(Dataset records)

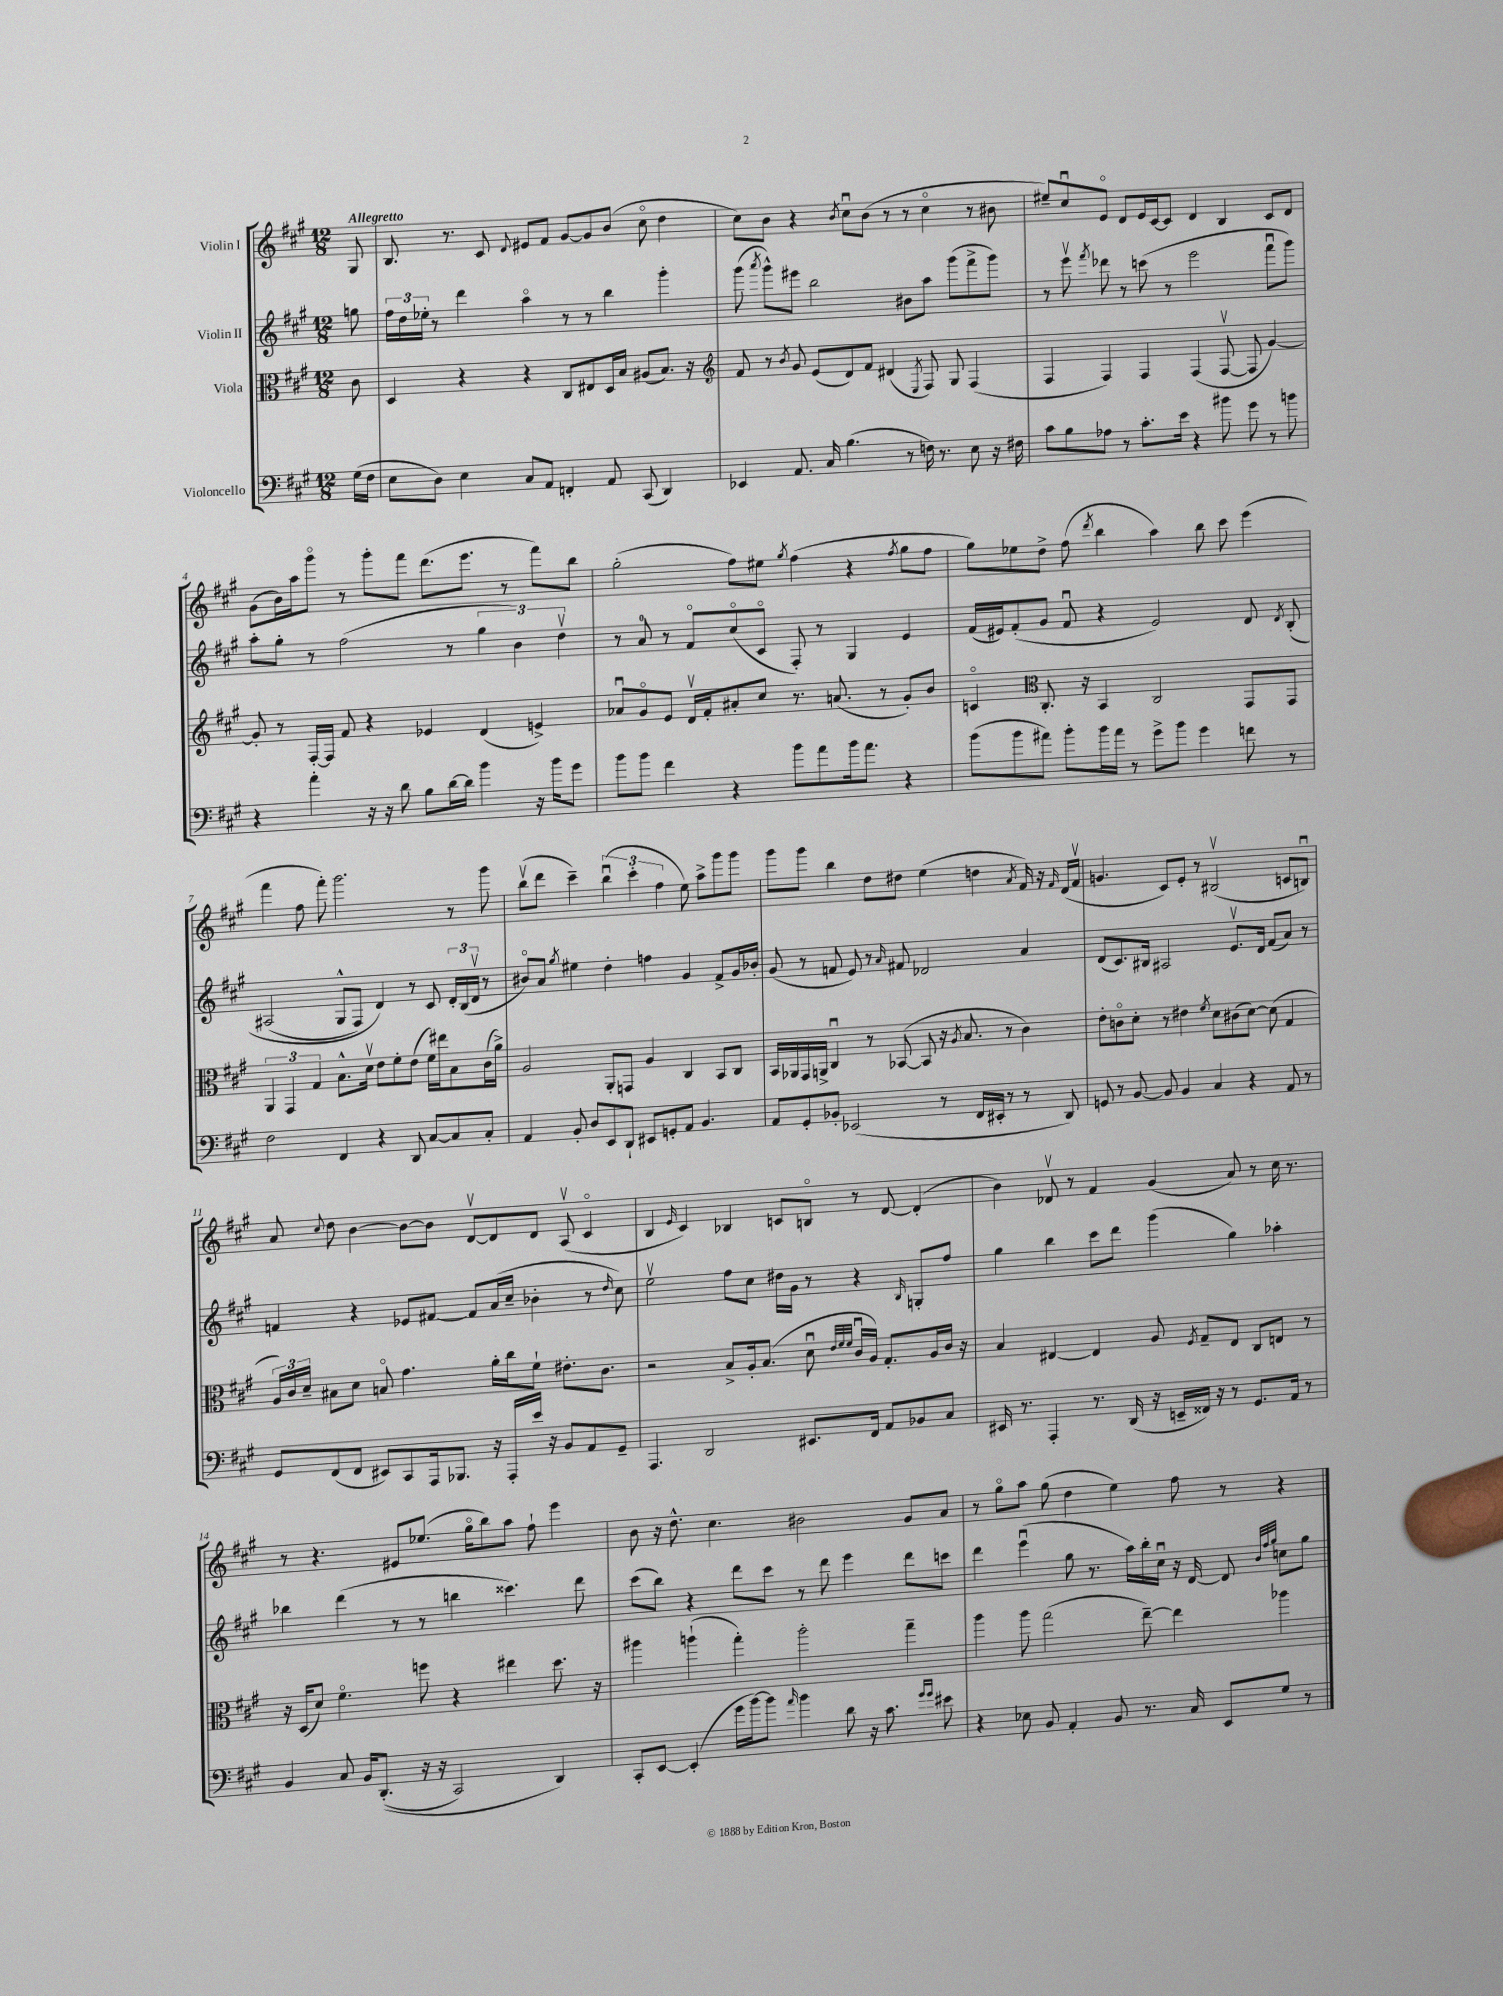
<<
\new StaffGroup <<
\new Staff = "s0" \with { instrumentName = "Violin I" } {
    \clef treble \key a \major \numericTimeSignature \time 12/8 \partial 8 \tempo "Allegretto"
    \autoBeamOff gis8 |
    b8. r8. cis'8 \appoggiatura { d'8 } eis'8[ fis'8] gis'8[~ gis'8 b'8]( cis''8\flageolet d''4 |
    cis''8[) b'8] r4 \acciaccatura { b'8 } cis''8[\downbow b'8]( r8 r8 cis''4\flageolet r8 bis'8 |
    eis''8[--) cis''8\downbow e'8]\flageolet d'8[ e'16 cis'16~ cis'8] d'4 b4 cis'8[ d'8] |
    gis'8[( b'16) a''16 gis'''8]\flageolet r8 gis'''8[-. fis'''8] d'''8.[( e'''8.] r8 fis'''8[) b''8] |
    gis''2-.( fis''8[) eis''8] \acciaccatura { gis''8 } fis''4( r4 \acciaccatura { fis''8 } gis''8[ fis''8] |
    gis''8[) ees''8 d''8]-> fis''8( \acciaccatura { d'''8 } b''4 a''4) b''8 cis'''8 e'''4( |
    fis'''4 fis''8 fis'''8-.) gis'''2. r8 gis'''8 |
    b''8[\upbow( d'''8] cis'''4--) \tuplet 3/2 { b''4\downbow( cis'''4-. fis''4 } e''8) a''8[-> gis'''8 gis'''8] |
    gis'''8[ gis'''8] b''4 d''8[ dis''8] e''4( d''4 \acciaccatura { a'8 } fis'16) r16 \grace { fis'16 } d'16[( fis'16]\upbow |
    g'4. cis'8[) e'8]-. r8 bis2\upbow( c'8[ b8]\downbow) |
    a'8 \appoggiatura { cis''8 } d''8 b'4~ b'8[~ b'8] d'8[~\upbow d'8 d'8] a8\upbow( cis'4\flageolet |
    b4 \grace { e'16 } cis'4) bes4 c'8[ b8]\flageolet r8 d'8~ d'4-.( |
    b'4) des'8\upbow r8 fis'4 gis'4( a'8) r8 cis''16 r8. |
    r8 r4. eis'8[ ees''8.]( gis''16[\flageolet b''8) a''8] fis''8-! e'''4 |
    b'8 r16 d''8.-^ cis''4. bis'2 gis'8[ a'8] |
    r8 gis''8[\flageolet a''8] gis''8( d''4 e''4) fis''8 r8 r4 \bar "|." |
}
\new Staff = "s1" \with { instrumentName = "Violin II" } {
    \clef treble \key a \major \numericTimeSignature \time 12/8 \partial 8
    \autoBeamOff g''8 |
    \tuplet 3/2 { fis''16[ d''16 ees''16]-. } r8 d'''4 a''4\flageolet r8 r8 b''4 gis'''4-. |
    gis'''8( \acciaccatura { a'''8 } gis'''8[-^) eis'''8] b''2 bis'8[ a''8] gis'''8[( fis'''8-> gis'''8]) |
    r8 e'''8\upbow \acciaccatura { fis'''8 } des'''8 r8 c'''8( r8 e'''2 fis'''8[\downbow gis'''8]) |
    a''8[-. gis''8]-. r8 fis''2( r8 \tuplet 3/2 { gis''4 b'4) d''4\upbow } |
    r8 a'8-0 r8 fis'8[\flageolet cis''8\flageolet( cis'8]\flageolet fis8-.) r8 gis4 e'4 |
    fis'16[( eis'16) fis'8-.( gis'8] fis'8\downbow r4 eis'2) d'8 \acciaccatura { d'8 } b8-.\( |
    ais2( gis8[-^ fis8]) d'4\) r8 cis'8 \tuplet 3/2 { d'16[-. b16( d'16]\upbow } r8 |
    bis'8[\flageolet) a'8] \acciaccatura { gis''8 } eis''4 d''4-. f''4 gis'4 fis'8[-> gis'16 bes'16]-. |
    gis'8( r8 f'8 e'8) r8 \grace { a'16 } fis'8 des'2 a'4 |
    d'8[( cis'8.) bis16] ais2 e'8.[\upbow d'16] fis'8[( a'8]) r8 |
    f'4 r4 ees'8[ fis'8]~ fis'8[ a'16( cis''16]-- bes'4-. r8 \grace { d''16 } cis''8) |
    e''2\upbow fis''8[ cis''8] dis''16[ gis'16] r8 r4 \grace { b16 } g8[-. fis''8] |
    gis''4 b''4 cis'''8[ d'''8] gis'''4( gis''4) aes''4-. |
    bes''4 d'''4( r8 r8 b''4 cisis'''4.) d'''8 |
    cis'''8[( b''8]) r4 d'''8[ cis'''8] r8 d'''8 e'''4 d'''8[ c'''8] |
    d'''4 e'''4\downbow( gis''8 r8. a''16[) b''16-. cis''16]\downbow r16 d'16~ d'8 \grace { b'32[ fis''32 gis''32] } c''8[ gis''8] \bar "|." |
}
\new Staff = "s2" \with { instrumentName = "Viola" } {
    \clef alto \key a \major \numericTimeSignature \time 12/8 \partial 8
    \autoBeamOff cis'8 |
    d4 r4 r4 cis8[ eis8 d16 b16] ais8[( b8.]) r16 |
    \clef treble fis'8 r8 \acciaccatura { b'8 } gis'8 e'8[( d'8) fis'8] dis'4( \acciaccatura { e8 } fis8) gis8 fis4( |
    fis4 fis4) fis4 fis4( fis8~\upbow fis8 gis'4~) |
    gis'8-. r8 fis16[~-. fis16] fis'8 r4 ees'4 d'4( e'4->) |
    aes'8[\downbow gis'8\flageolet e'8] d'16[\upbow fis'16-. ais'8-. cis''8] r8. a'8.( r8 gis'8[-.) b'8] |
    c'4\flageolet \clef alto cis8.-. r16 b,4 cis2 gis,8[ gis,8] |
    \tuplet 3/2 { a,4 gis,4 gis4 } b8.[-^ d'16]\upbow e'8[ fis'8-. e'8]( fis'16[) eis''16 b8 cis'16( a'16]->) |
    a2 a,8[-. g,8] a4 cis4 b,8[ cis8] |
    b,16[ aes,16 gis,16 a,16]-> cis4\downbow r8 bes,8~( bes,8 r16 \acciaccatura { a8 } b8. r8 cis'4) |
    e'8[-. c'8\flageolet d'8]-. r8 eis'4 \acciaccatura { fis'8 } d'8[ cis'8( d'8]~) d'8( gis4 |
    \tuplet 3/2 { a16[) cis'16 d'16]-- } bis8[ d'8] b8\flageolet gis'4. a'16[-. cis''16 fis'8]-! eis'8.[-. cis'8.] |
    r2 b8[-> a16-. b8.]( d'8\downbow \grace { e'32[ fis'32 fis'32] } cis'16[\downbow a16]) gis8.[-. a16 cis'16] r16 |
    b4 eis4~ eis4 a8 \acciaccatura { fis8 } gis8[-- eis8] cis8[ e8] r8 |
    r16 d16[( d'8]) fis'4.\flageolet f''8 r4 eis''4 d''8. r16 |
    ais''4 a''4-!( gis''4-.) a''2-. gis''4-- |
    a''4 a''8 gis''2( e''8~--) e''4 aes''4 \bar "|." |
}
\new Staff = "s3" \with { instrumentName = "Violoncello" } {
    \clef bass \key a \major \numericTimeSignature \time 12/8 \partial 8
    \autoBeamOff gis16[( fis16] |
    e8[ d8]) e4 cis8[ a,8] f,4-. a,8 cis,8( d,4) |
    ees,4 a,8. cis16 b4.( r8 f16) r8. e8 r16 fis16 |
    cis'8[ b8 aes8] r8 cis'8.[-. e'16] r4 bis'8 gis'8 r8 b'8 |
    r4 a'4-. r16 r16 d'8 b8[ d'16~ d'16] b'4 r16 b'16[ gis'8] |
    b'8[ b'8] fis'4 r4 b'8[ a'8 b'16 a'8.] r4 |
    b'8[( b'8 ais'8]) b'8[-. b'16 ais'16] r8 gis'8[-> b'8] gis'4 f'8 r8 |
    fis2 fis,4 r4 d,8 cis8[~ cis8 cis8]-. |
    a,4 b,8-. d8[ e,8 d,8]-! eis,8[ g,8-. a,8] b,4. |
    a,8[ gis,8-. bes,8]-. ees,2( r8 fis,16[ eis,16]-. r8 r8 d,8) |
    g,8 r8 b,8~ b,8 b,4 cis4 r4 a,8 r8 |
    gis,8[ fis,8( fis,8] eis,8[) cis,8 a,,16 bes,,8.] r16 a,,16[-. e'16] r16 b,8[ a,8 gis,8]-- |
    a,,4. d,2 eis,8.[ fis,16] a,8[ bes,8 cis8] |
    eis,16 r8. a,,4-. r8. d,16( r16 e,16[-- fisis,16]) r16 r8 gis,8.[ a,16] r8 |
    b,4 cis8 b,16[ d,8.]-.(\( r16 r16 cis,2) d,4\) |
    cis,8[-. e,8]~ e,4-.( gis'16[ b'16~) b'8] \grace { a'16 } b'4 d'8 r16 cis'8. \grace { gis'16[ gis'16] } eis'8 |
    r4 ees8 b,8 a,4-. b,8 r8. cis16 e,8[ gis8] r8 \bar "|." |
}
>>
>>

| The request |
Reproduce the items verbatim, starting at their very beginning and ending at the line that contains "eis''8[--) cis''8\downbow e'8]\flageolet", with both ends included. Leave the pictures out of your answer.

| Reply to the exercise |
<<
\new StaffGroup <<
\new Staff = "s0" \with { instrumentName = "Violin I" } {
    \clef treble \key a \major \numericTimeSignature \time 12/8 \partial 8 \tempo "Allegretto"
    \autoBeamOff gis8 |
    b8. r8. cis'8 \appoggiatura { d'8 } eis'8[ fis'8] gis'8[~ gis'8 b'8]( cis''8\flageolet d''4 |
    cis''8[) b'8] r4 \acciaccatura { b'8 } cis''8[\downbow b'8]( r8 r8 cis''4\flageolet r8 bis'8 |
    eis''8[--) cis''8\downbow e'8]\flageolet d'8[ e'16 cis'16~ cis'8] d'4 b4 cis'8[ d'8] |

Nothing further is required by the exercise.